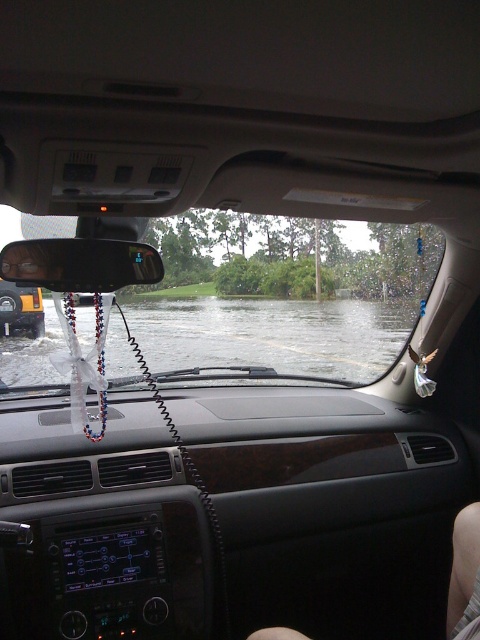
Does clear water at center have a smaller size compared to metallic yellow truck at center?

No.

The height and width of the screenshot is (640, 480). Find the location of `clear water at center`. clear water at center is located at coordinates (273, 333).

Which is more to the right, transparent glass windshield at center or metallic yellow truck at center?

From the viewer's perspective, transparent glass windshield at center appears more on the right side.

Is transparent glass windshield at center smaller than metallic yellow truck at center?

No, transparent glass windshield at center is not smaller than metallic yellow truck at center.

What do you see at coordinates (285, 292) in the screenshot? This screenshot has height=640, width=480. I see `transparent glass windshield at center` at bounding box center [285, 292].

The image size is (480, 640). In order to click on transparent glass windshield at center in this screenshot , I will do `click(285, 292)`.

******************************

■ Exercise requirements ■
Convert the records above into a JSON list of strings, one string per line, from their start through the line containing "What do you". Skip blank lines and leave out the pictures.

■ Answer to the exercise ■
[
  "Does clear water at center have a smaller size compared to metallic yellow truck at center?",
  "No.",
  "The height and width of the screenshot is (640, 480). Find the location of `clear water at center`. clear water at center is located at coordinates (273, 333).",
  "Which is more to the right, transparent glass windshield at center or metallic yellow truck at center?",
  "From the viewer's perspective, transparent glass windshield at center appears more on the right side.",
  "Is transparent glass windshield at center smaller than metallic yellow truck at center?",
  "No, transparent glass windshield at center is not smaller than metallic yellow truck at center.",
  "What do you see at coordinates (285, 292) in the screenshot? This screenshot has height=640, width=480. I see `transparent glass windshield at center` at bounding box center [285, 292]."
]